> Problem requirements
From the material below, set down exactly the lines that run from the one containing "U101: TP4054 -> MCP73832" to the one containing "D4: diode 1N4148", minus the pictures.

[The data Boundary: Start]

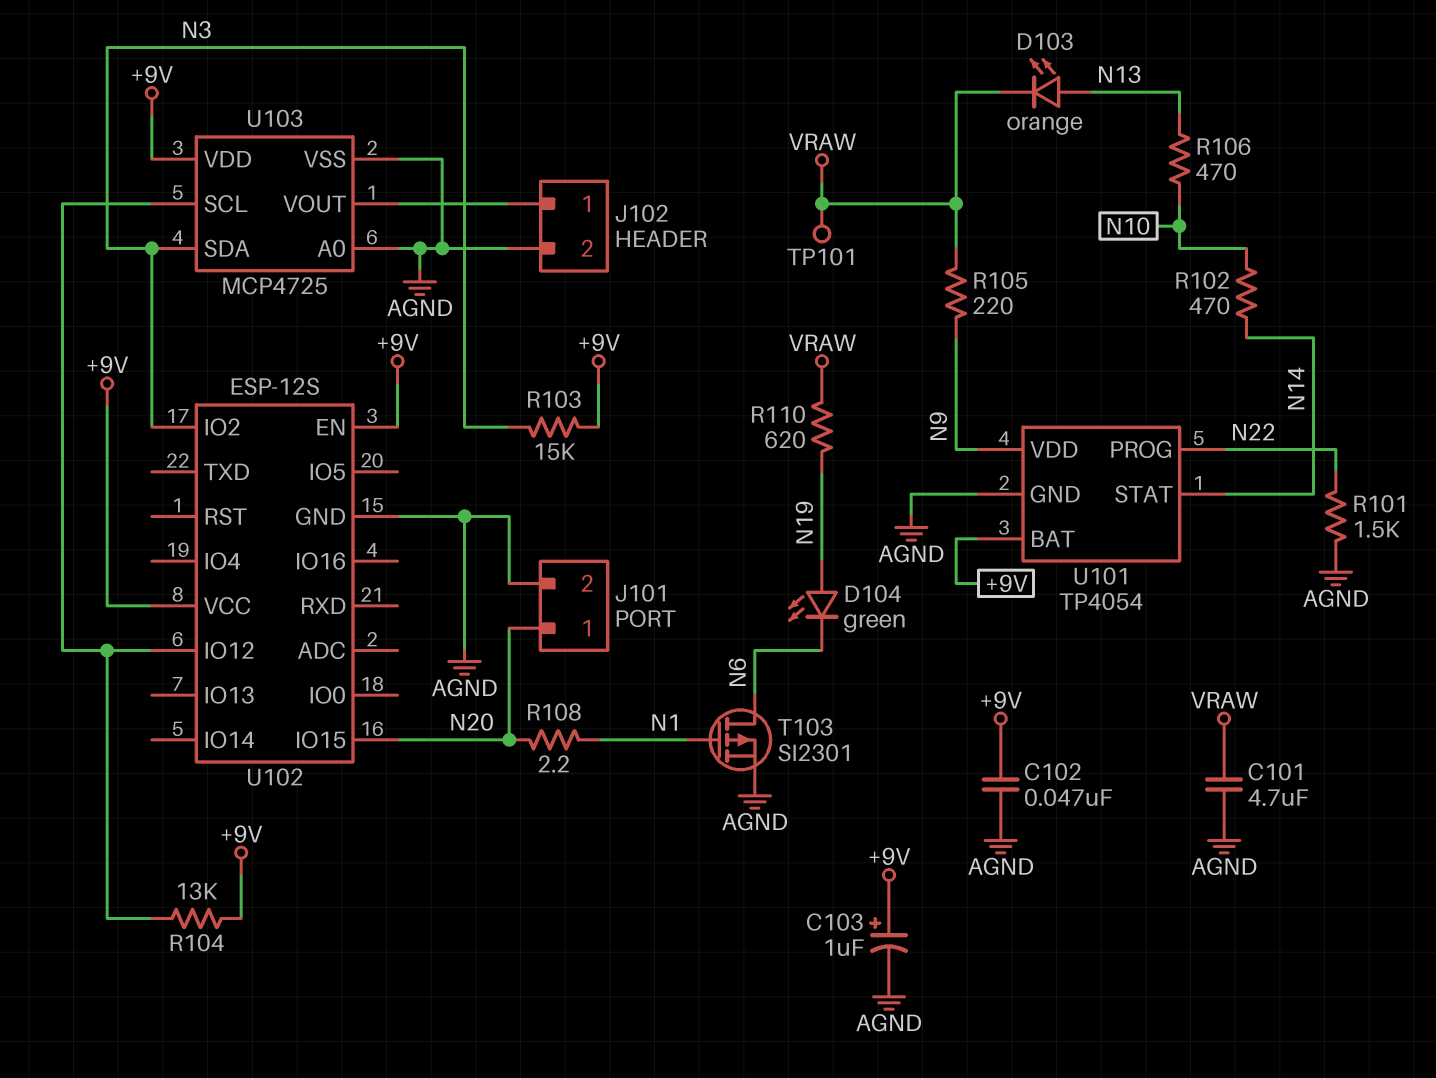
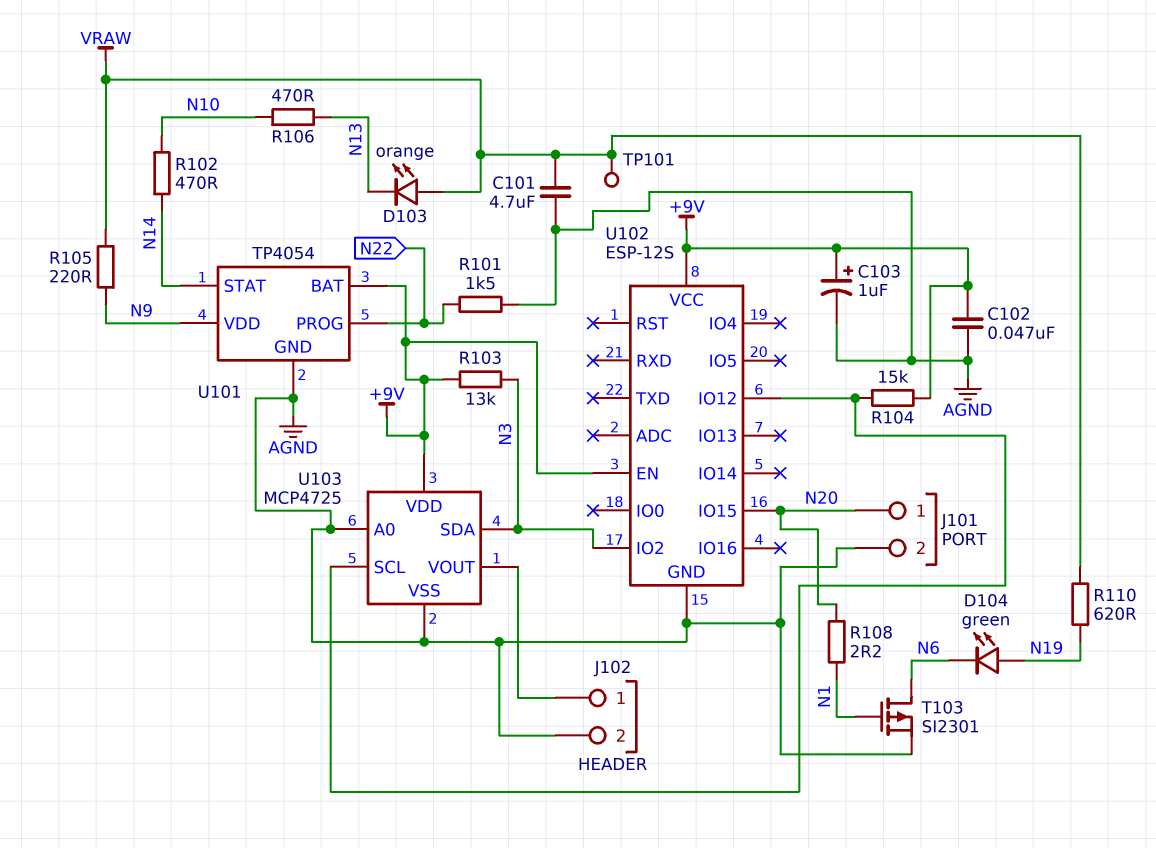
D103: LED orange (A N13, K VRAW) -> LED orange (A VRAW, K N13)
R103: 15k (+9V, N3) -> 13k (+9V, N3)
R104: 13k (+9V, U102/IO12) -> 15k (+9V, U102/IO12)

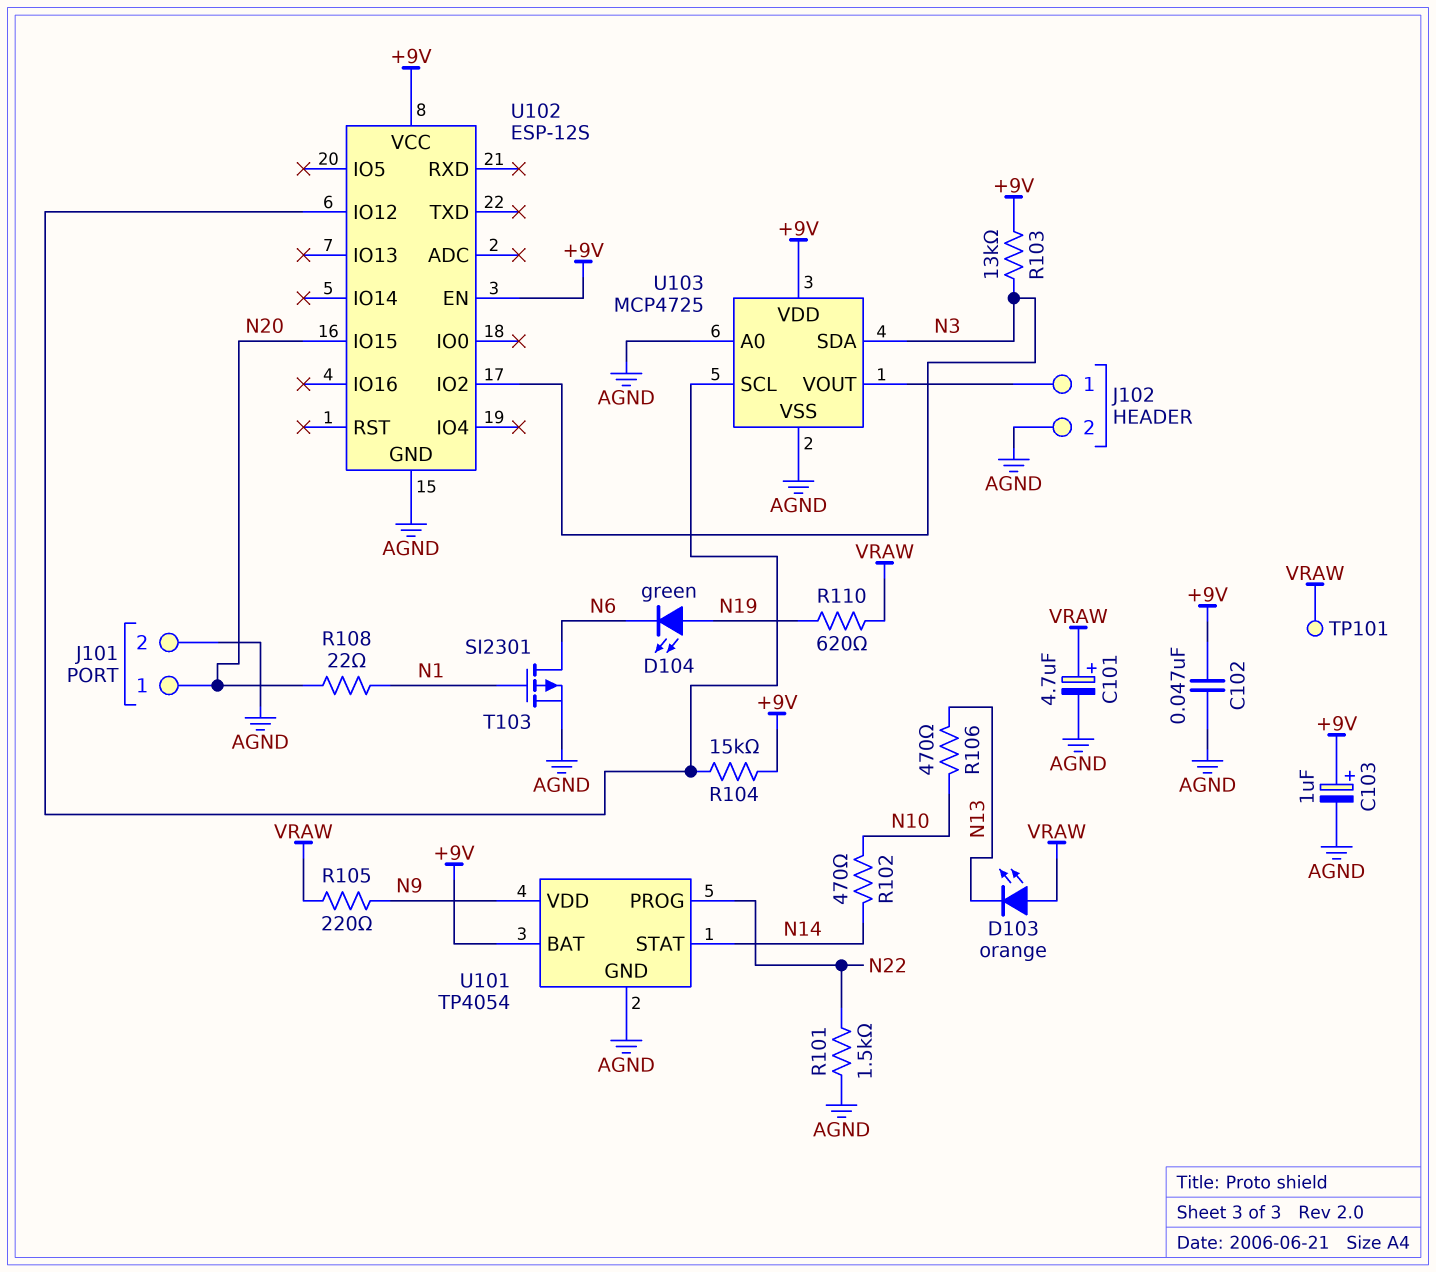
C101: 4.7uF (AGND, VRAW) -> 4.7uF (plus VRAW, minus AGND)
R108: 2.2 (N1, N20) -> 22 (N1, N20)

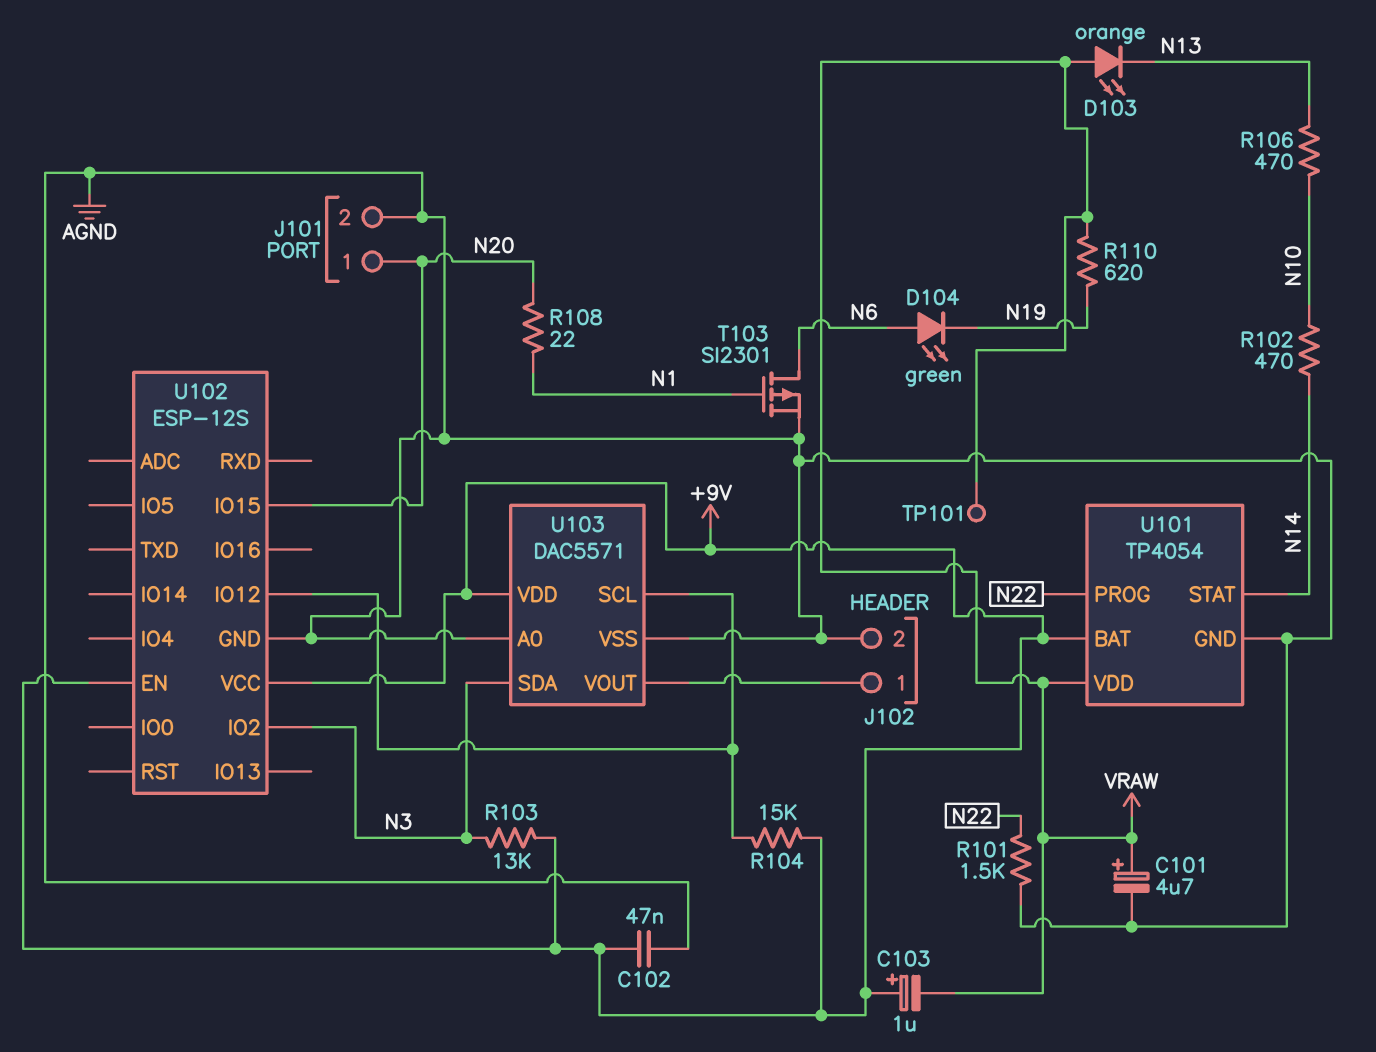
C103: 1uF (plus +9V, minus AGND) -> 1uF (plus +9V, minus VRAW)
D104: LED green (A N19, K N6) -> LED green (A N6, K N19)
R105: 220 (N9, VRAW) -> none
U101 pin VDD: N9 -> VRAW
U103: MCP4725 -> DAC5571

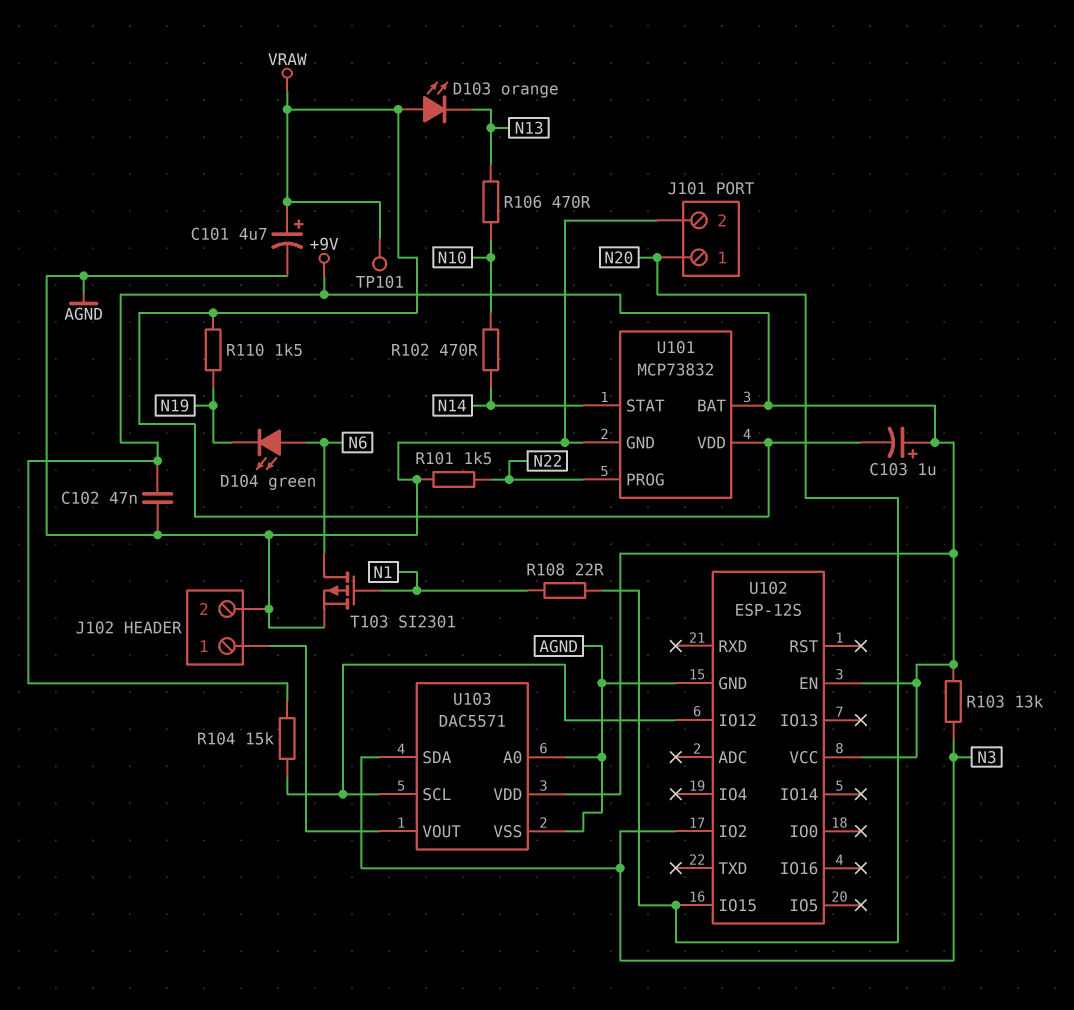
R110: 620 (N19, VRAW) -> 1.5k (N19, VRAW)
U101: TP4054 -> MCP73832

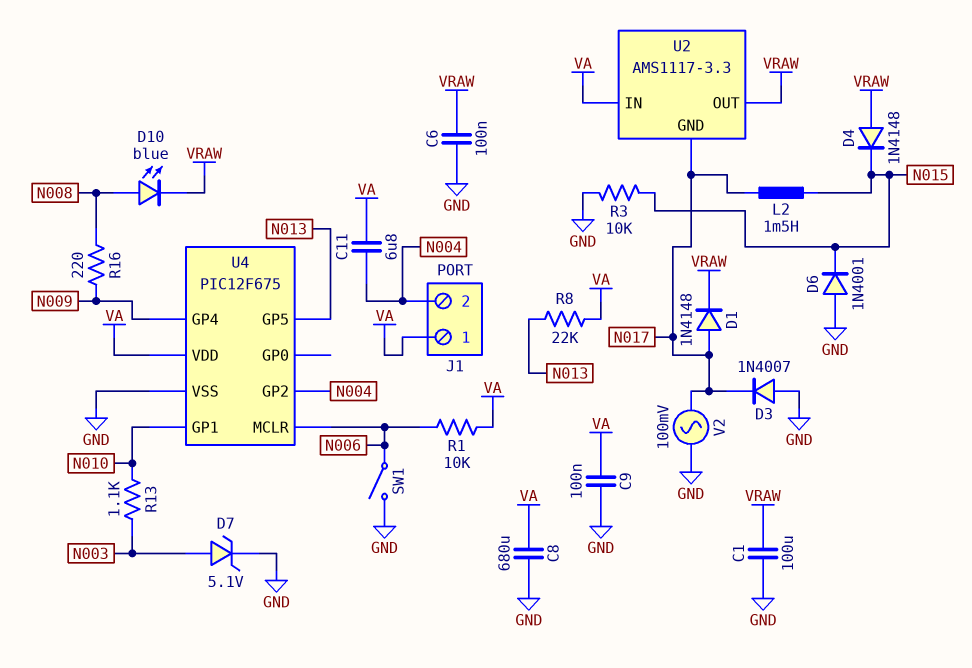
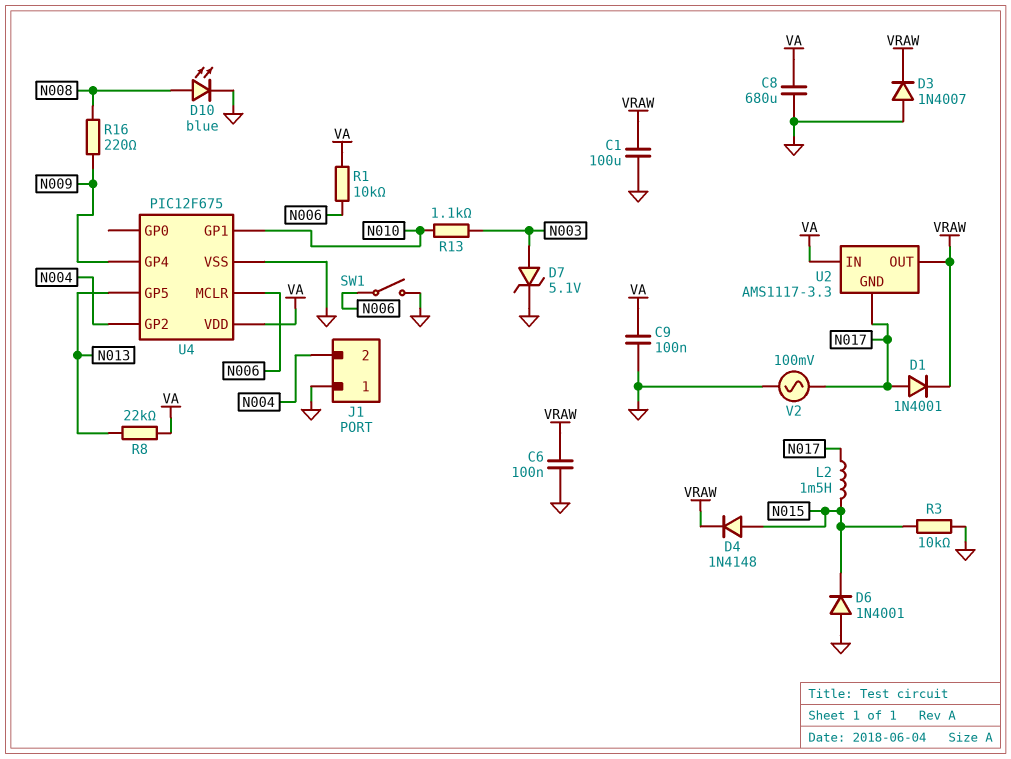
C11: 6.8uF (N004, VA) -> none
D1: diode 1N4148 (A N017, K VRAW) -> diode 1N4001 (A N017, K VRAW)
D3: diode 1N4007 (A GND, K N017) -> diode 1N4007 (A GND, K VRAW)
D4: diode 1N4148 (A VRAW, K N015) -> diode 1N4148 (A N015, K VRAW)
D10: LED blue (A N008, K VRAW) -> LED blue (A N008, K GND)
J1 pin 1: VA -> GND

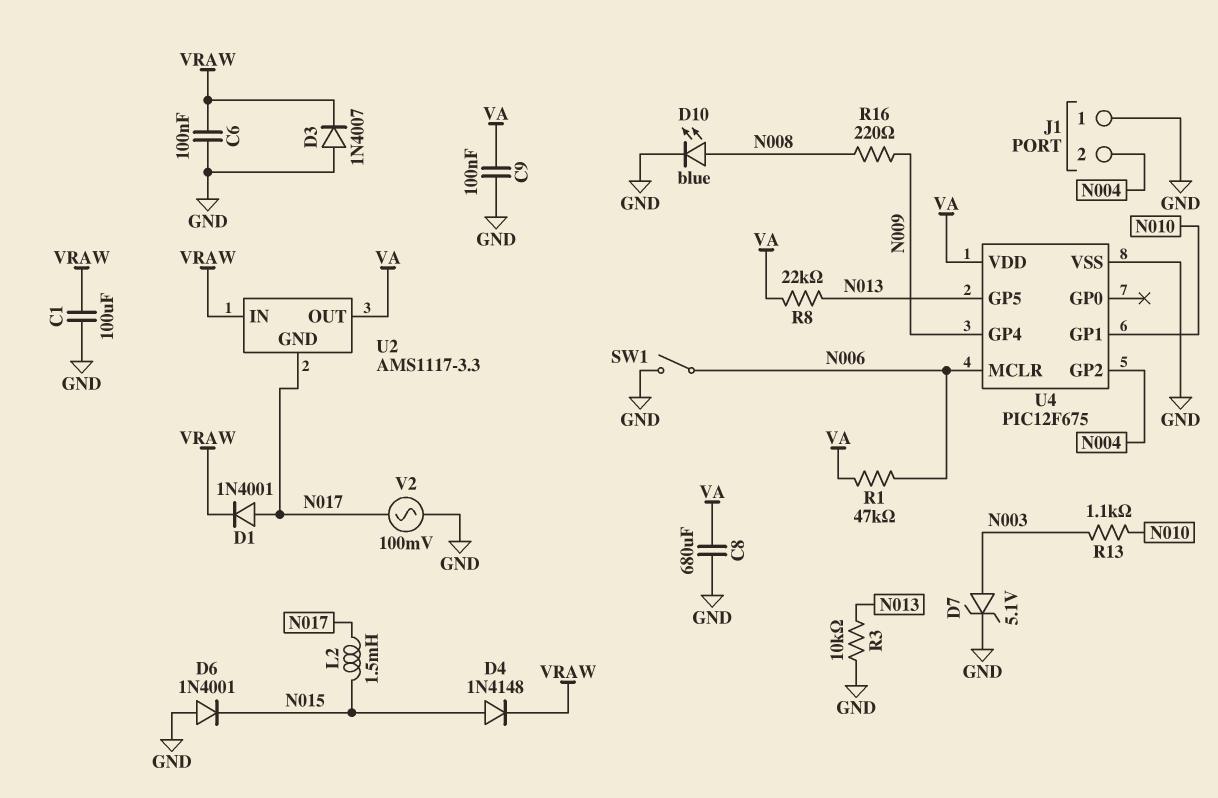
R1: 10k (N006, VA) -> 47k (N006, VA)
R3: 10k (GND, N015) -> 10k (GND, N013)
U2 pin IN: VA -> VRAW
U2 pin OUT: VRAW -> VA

[The data Boundary: End]

> Output of the task
U101: TP4054 -> MCP73832

C11: 6.8uF (N004, VA) -> none
D1: diode 1N4148 (A N017, K VRAW) -> diode 1N4001 (A N017, K VRAW)
D3: diode 1N4007 (A GND, K N017) -> diode 1N4007 (A GND, K VRAW)
D4: diode 1N4148 (A VRAW, K N015) -> diode 1N4148 (A N015, K VRAW)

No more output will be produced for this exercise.